• The task: What's needed is a word-for-word retyping of the entries below, pictures omitted.

#### Material shown

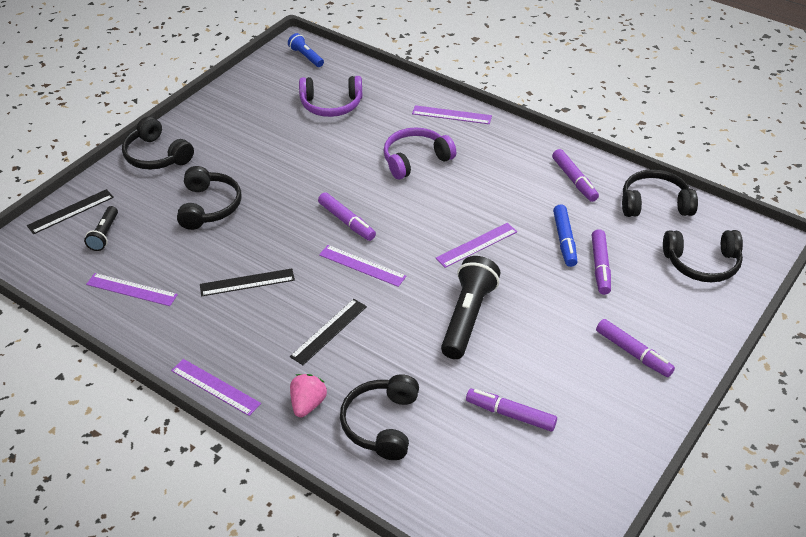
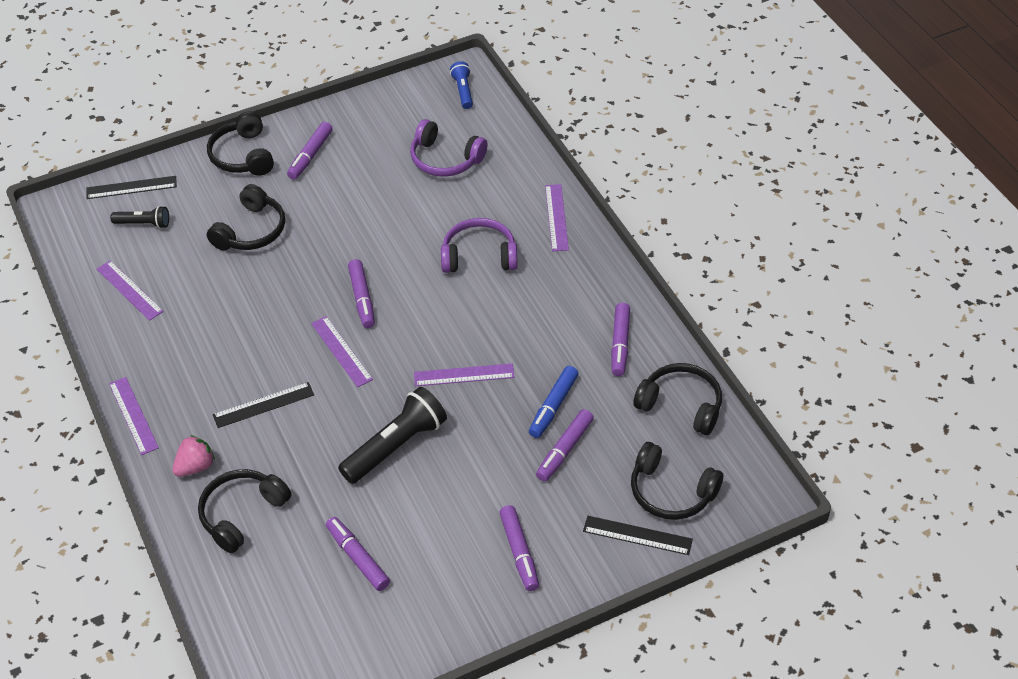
camera: 30 degrees right, 5 degrees up
(104, 234) = (143, 224): black flashlight -> black flashlight turned 120 degrees counterclockwise
(216, 137) = (310, 155): none -> purple marker
(247, 282) = (229, 325): black ruler -> black ruler (637, 535)
(451, 115) = (556, 217): purple ruler -> purple ruler turned 45 degrees clockwise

########

• Solution to this exercise:
camera: 30 degrees right, 5 degrees up
(104, 234) = (143, 224): black flashlight -> black flashlight turned 120 degrees counterclockwise
(216, 137) = (310, 155): none -> purple marker
(247, 282) = (229, 325): black ruler -> black ruler (637, 535)
(451, 115) = (556, 217): purple ruler -> purple ruler turned 45 degrees clockwise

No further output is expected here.